Copy the data below word for word, starting at the line that contains "Describe the element" and ending at the line that contains "The depth of point (345,324) is 4.34 feet.".

§ TASK INPUTS:

+ + + + + + +

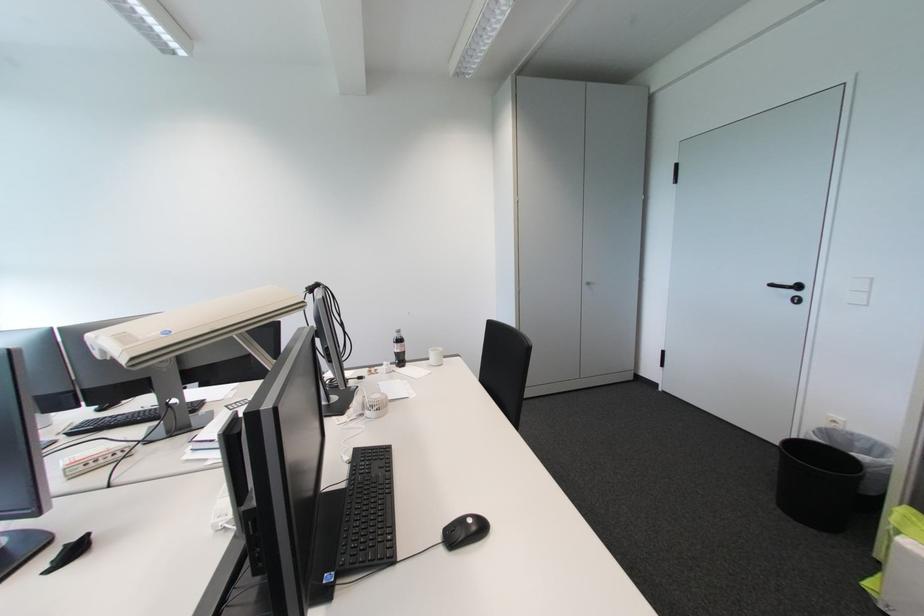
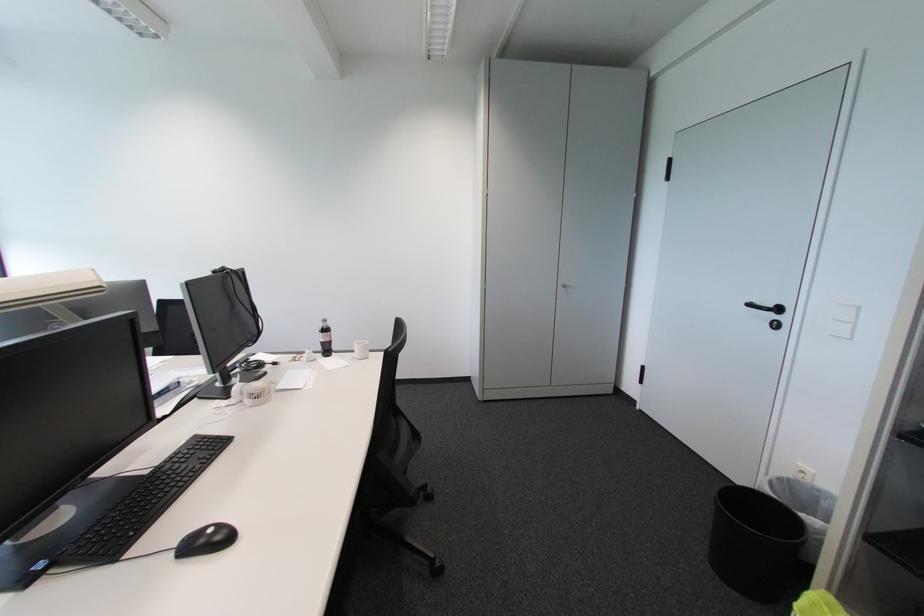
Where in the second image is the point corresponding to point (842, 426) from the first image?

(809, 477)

+ + + + + + +

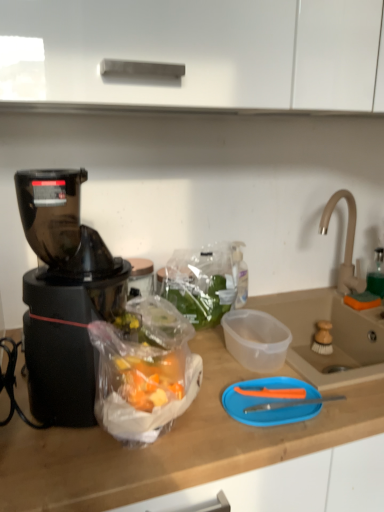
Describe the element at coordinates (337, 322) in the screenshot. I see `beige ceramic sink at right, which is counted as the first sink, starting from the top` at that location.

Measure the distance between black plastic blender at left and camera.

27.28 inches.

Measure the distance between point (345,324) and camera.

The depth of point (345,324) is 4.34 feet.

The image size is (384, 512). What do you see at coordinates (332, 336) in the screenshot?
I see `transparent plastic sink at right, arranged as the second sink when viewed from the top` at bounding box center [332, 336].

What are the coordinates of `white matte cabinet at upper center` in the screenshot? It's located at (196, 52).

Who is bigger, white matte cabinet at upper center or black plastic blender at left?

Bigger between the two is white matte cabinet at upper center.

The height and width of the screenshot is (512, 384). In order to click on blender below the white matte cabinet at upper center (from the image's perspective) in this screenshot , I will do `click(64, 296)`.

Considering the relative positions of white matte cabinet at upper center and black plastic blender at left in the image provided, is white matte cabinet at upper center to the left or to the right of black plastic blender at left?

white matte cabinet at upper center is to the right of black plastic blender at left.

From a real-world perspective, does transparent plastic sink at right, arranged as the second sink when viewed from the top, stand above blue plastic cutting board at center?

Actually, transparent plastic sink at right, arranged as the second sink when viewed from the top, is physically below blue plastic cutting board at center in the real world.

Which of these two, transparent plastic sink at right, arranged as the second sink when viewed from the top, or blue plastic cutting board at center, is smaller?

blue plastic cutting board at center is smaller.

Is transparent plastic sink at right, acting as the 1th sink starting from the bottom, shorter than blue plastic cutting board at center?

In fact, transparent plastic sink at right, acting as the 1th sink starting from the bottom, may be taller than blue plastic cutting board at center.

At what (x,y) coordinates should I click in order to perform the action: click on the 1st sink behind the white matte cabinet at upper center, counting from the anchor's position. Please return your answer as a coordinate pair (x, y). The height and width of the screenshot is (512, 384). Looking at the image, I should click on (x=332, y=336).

+ + + + + + +

§ COMPLETED EXERCISE:
Describe the element at coordinates (337, 322) in the screenshot. I see `beige ceramic sink at right, which is counted as the first sink, starting from the top` at that location.

Measure the distance between black plastic blender at left and camera.

27.28 inches.

Measure the distance between point (345,324) and camera.

The depth of point (345,324) is 4.34 feet.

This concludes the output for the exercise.